Work to be completed —
Count the lines in the material that contain the string "Sumatra", treating uppercase and lowercase letters as different, and reply with the number alone.

--- start of Available data ---

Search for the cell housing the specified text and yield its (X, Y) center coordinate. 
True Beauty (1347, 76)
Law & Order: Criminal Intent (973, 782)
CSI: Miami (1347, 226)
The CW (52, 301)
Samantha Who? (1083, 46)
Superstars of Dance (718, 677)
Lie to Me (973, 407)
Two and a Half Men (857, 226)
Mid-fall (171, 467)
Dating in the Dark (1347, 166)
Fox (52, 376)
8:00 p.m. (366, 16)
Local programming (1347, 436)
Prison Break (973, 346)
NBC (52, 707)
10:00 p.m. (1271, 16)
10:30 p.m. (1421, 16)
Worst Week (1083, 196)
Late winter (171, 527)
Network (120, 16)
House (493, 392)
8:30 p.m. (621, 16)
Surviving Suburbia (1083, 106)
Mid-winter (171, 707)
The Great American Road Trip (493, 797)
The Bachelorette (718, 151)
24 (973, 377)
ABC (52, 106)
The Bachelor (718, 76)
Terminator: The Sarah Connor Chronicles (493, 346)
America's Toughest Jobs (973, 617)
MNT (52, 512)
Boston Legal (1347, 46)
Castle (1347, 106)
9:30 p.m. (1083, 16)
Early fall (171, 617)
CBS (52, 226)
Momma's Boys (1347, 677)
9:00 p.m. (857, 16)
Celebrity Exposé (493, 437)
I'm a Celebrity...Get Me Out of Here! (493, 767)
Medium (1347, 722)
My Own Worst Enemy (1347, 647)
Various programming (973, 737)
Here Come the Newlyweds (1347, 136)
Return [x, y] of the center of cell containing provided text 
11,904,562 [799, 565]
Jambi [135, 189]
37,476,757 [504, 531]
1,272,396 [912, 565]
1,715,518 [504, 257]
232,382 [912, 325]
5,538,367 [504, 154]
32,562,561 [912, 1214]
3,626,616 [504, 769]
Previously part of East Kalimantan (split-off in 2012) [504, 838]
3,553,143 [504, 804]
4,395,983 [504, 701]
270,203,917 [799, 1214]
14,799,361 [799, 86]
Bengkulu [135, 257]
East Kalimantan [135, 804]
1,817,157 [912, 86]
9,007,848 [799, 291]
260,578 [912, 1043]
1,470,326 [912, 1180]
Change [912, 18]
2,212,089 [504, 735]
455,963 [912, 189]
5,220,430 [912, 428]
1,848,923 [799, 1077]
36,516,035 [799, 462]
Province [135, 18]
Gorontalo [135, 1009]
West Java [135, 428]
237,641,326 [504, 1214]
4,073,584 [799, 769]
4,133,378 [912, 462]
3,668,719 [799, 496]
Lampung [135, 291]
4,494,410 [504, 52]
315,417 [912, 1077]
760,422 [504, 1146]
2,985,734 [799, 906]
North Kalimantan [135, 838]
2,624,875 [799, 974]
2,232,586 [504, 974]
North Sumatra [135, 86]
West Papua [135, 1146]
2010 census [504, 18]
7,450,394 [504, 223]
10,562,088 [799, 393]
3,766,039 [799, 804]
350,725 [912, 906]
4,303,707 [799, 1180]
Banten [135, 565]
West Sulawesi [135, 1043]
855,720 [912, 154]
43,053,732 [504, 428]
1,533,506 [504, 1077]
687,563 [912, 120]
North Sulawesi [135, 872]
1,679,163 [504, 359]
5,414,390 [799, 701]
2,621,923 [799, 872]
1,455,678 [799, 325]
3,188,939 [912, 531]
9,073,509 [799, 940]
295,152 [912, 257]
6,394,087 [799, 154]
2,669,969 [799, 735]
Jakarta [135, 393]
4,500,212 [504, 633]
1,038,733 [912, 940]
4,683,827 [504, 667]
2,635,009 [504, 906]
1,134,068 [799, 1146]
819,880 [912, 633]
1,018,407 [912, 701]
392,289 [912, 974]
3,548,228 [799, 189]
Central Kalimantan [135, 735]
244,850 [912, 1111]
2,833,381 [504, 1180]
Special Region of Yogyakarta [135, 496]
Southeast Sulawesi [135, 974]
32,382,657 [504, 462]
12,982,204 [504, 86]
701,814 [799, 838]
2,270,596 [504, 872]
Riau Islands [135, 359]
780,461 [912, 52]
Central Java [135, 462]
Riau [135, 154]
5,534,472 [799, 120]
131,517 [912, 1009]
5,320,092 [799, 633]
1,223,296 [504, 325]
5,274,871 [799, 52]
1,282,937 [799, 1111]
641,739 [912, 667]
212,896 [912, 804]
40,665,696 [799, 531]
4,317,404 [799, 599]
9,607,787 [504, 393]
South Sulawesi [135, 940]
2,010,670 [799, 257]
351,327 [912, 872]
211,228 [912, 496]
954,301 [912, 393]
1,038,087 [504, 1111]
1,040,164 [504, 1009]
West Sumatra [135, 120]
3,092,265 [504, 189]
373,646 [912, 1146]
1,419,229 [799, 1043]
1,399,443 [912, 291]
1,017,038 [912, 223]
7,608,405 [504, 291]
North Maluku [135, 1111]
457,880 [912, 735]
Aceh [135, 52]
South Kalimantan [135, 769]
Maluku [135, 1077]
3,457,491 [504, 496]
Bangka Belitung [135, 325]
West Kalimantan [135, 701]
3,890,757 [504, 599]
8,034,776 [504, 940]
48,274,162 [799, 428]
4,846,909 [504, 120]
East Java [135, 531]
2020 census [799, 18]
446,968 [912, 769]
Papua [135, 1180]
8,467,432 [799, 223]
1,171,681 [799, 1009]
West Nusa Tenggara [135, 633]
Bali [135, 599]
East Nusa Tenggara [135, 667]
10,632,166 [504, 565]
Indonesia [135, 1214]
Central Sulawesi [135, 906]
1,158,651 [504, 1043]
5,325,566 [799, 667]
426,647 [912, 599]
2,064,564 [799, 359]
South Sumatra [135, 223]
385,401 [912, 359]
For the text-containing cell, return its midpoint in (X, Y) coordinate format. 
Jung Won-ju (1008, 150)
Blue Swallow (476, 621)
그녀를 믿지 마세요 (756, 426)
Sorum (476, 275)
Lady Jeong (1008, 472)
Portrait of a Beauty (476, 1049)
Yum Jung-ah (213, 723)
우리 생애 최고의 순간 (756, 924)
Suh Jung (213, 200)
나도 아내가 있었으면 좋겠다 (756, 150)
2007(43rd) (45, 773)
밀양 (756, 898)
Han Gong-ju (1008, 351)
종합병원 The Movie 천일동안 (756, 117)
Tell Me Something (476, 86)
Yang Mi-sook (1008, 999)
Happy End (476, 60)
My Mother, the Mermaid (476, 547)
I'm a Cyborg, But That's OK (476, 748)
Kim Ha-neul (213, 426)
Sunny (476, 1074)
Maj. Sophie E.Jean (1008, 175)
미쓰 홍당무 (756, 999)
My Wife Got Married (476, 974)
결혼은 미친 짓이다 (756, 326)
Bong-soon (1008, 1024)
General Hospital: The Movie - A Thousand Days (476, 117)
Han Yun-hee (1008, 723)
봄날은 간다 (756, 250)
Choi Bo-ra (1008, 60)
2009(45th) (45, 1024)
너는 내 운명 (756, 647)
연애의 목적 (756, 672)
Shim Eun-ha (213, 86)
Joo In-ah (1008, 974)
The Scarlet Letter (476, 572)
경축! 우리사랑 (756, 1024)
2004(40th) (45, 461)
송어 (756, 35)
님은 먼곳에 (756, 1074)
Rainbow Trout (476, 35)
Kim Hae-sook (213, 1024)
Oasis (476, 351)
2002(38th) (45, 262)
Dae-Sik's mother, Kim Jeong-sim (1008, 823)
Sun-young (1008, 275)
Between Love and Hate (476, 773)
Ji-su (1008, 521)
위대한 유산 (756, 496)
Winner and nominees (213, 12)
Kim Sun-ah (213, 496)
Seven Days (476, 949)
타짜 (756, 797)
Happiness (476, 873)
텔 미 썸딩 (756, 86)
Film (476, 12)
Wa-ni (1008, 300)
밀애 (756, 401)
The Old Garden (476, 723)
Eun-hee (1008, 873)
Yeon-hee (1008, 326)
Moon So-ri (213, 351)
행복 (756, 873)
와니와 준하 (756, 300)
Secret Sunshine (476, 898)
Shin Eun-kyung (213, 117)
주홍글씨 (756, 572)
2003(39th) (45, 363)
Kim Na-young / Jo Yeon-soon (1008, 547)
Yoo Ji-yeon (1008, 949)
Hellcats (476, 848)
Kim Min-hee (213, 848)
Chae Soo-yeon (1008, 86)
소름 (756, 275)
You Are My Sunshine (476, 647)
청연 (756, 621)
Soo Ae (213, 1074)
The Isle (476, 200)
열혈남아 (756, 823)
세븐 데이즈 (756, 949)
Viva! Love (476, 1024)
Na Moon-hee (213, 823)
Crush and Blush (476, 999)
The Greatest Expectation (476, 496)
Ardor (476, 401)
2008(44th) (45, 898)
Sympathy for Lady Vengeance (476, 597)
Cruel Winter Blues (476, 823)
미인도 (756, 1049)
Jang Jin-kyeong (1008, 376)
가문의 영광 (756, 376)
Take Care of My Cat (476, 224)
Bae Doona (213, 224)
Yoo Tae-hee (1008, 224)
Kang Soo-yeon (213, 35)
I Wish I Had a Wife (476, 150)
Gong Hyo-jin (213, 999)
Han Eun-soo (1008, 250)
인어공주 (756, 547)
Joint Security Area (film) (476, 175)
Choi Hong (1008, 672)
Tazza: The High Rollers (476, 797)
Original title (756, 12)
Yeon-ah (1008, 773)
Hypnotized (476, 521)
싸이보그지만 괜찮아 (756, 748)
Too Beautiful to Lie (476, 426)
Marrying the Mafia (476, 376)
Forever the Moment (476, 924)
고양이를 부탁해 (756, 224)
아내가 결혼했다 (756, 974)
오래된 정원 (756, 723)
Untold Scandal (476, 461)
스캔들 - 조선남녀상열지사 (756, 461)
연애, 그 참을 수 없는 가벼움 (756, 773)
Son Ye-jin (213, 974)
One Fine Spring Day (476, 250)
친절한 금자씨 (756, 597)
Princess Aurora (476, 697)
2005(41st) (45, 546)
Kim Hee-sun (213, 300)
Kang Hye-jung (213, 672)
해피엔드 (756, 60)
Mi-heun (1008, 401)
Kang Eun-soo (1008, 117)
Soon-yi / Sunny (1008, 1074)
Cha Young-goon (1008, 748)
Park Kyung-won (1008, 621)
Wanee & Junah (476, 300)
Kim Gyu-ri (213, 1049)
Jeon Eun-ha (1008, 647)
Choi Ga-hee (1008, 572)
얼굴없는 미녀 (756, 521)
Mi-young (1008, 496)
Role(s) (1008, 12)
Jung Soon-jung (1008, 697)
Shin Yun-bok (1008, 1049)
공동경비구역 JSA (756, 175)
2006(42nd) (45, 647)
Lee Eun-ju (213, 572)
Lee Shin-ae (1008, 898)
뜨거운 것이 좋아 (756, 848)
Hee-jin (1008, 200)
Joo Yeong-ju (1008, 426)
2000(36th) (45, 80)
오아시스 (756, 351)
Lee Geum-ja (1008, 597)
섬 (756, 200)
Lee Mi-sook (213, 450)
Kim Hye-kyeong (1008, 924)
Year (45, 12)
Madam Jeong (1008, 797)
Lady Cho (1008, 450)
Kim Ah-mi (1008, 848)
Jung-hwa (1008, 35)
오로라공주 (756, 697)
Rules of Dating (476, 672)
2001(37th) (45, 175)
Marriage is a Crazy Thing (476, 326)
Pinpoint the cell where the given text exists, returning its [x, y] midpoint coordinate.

--- end of Available data ---

Solution to this problem —
3